→ **Problem**: In the material below, pictures must be dropped. Repeat exactly, and only, the lines from the line with "D5: LED orange" to the line with "C4: 100uF (plus", both ends included.
[Opening Records provided section]
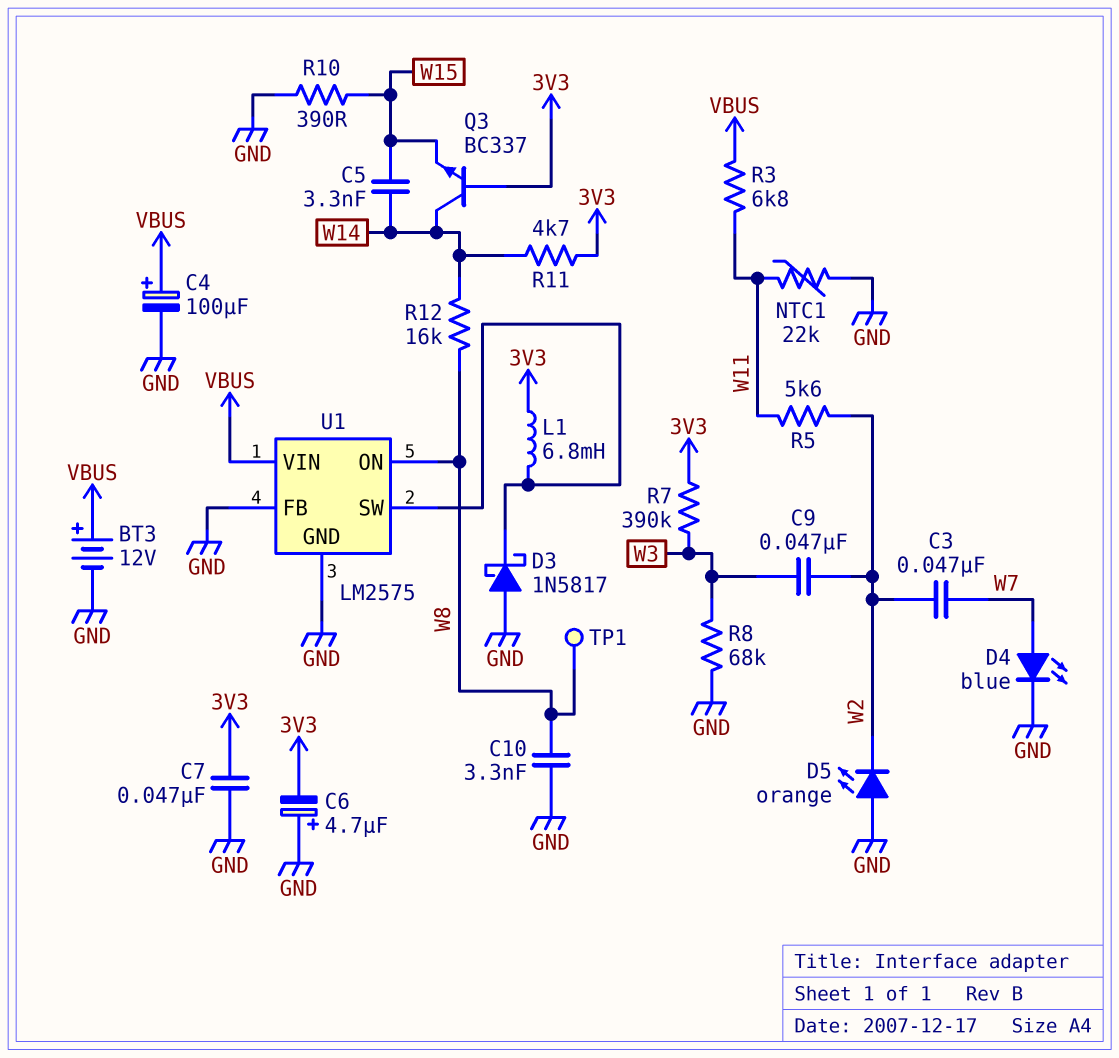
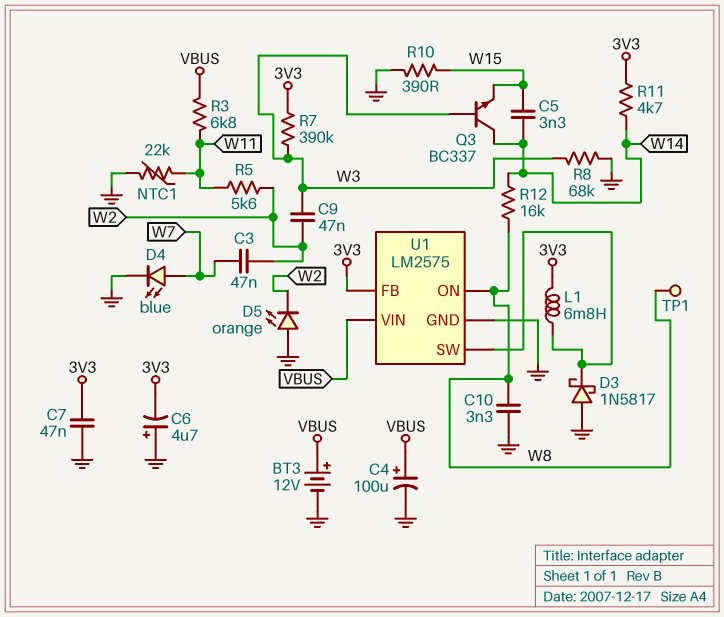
Q3: NPN BC337 (B 3V3, C W14, E W15) -> NPN BC337 (B W3, C W14, E W15)
U1 pin FB: GND -> 3V3

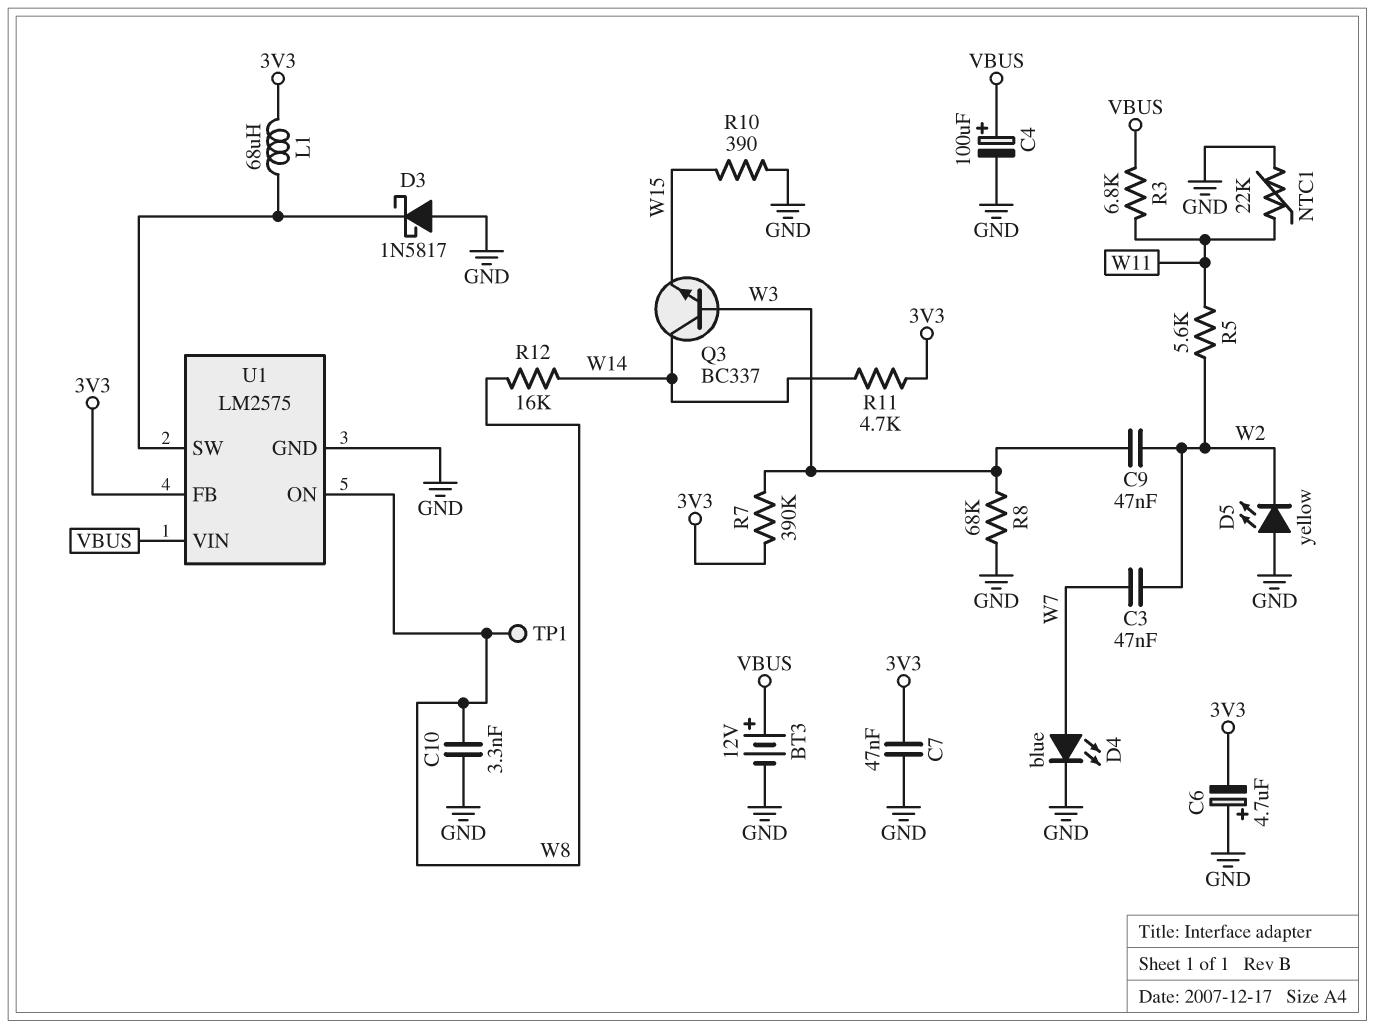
C5: 3.3nF (W14, W15) -> none
D5: LED orange (A GND, K W2) -> LED yellow (A GND, K W2)
L1: 6.8mH (3V3, U1/SW) -> 68uH (3V3, U1/SW)

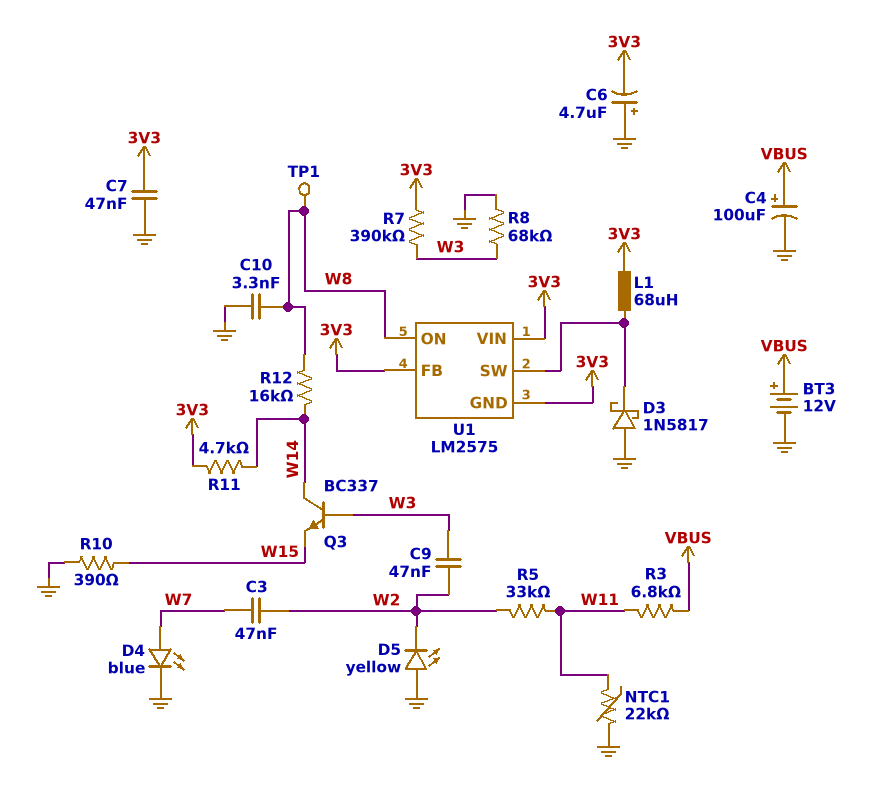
R5: 5.6k (W2, W11) -> 33k (W2, W11)
U1 pin GND: GND -> 3V3
U1 pin VIN: VBUS -> 3V3

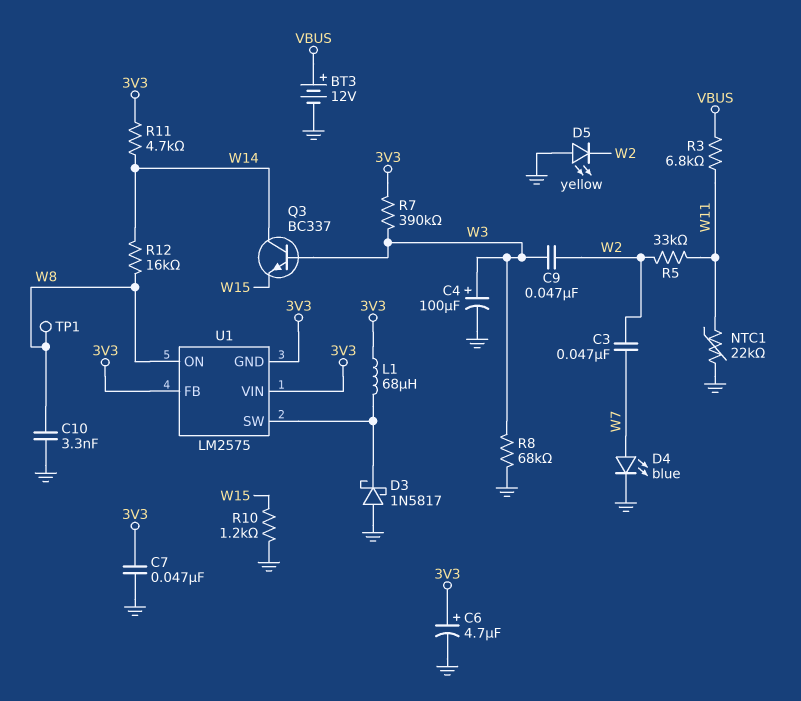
C4: 100uF (plus VBUS, minus GND) -> 100uF (plus W3, minus GND)
C6: 4.7uF (plus GND, minus 3V3) -> 4.7uF (plus 3V3, minus GND)
R10: 390 (GND, W15) -> 1.2k (GND, W15)

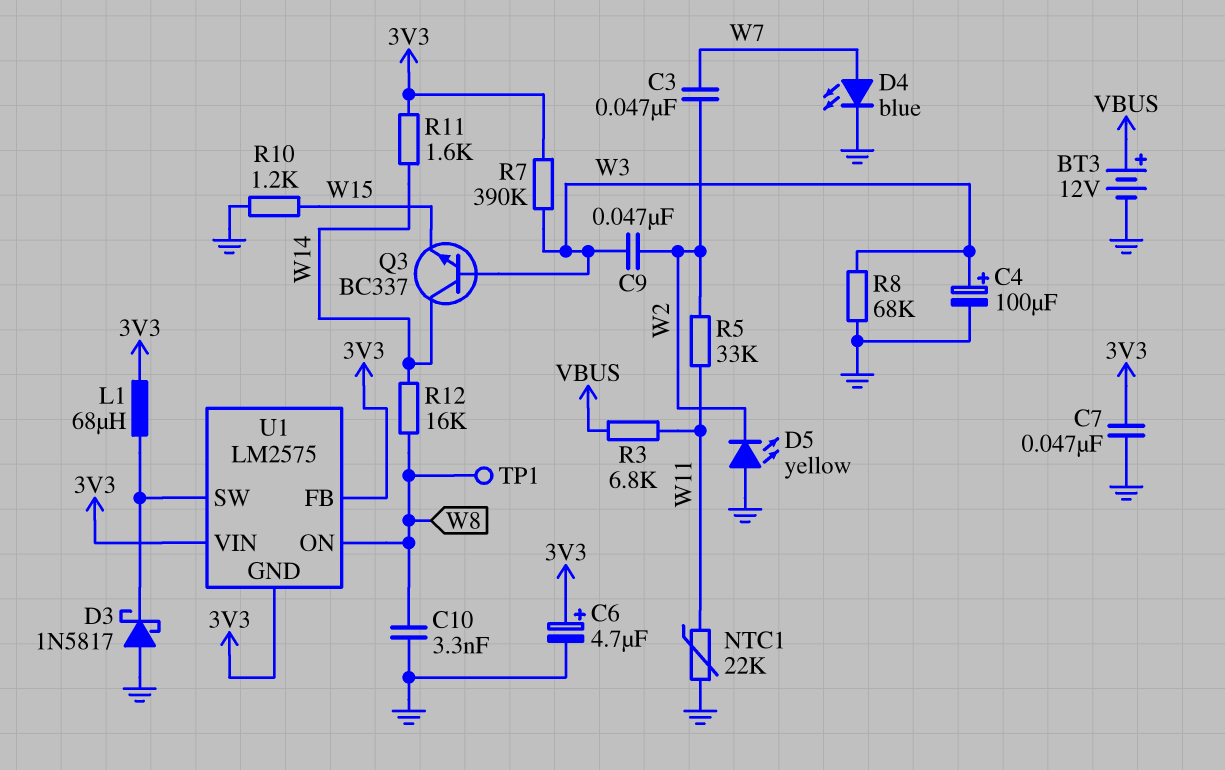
R11: 4.7k (3V3, W14) -> 1.6k (3V3, W14)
[Closing Records provided section]
→ **Response box**:
D5: LED orange (A GND, K W2) -> LED yellow (A GND, K W2)
L1: 6.8mH (3V3, U1/SW) -> 68uH (3V3, U1/SW)

R5: 5.6k (W2, W11) -> 33k (W2, W11)
U1 pin GND: GND -> 3V3
U1 pin VIN: VBUS -> 3V3

C4: 100uF (plus VBUS, minus GND) -> 100uF (plus W3, minus GND)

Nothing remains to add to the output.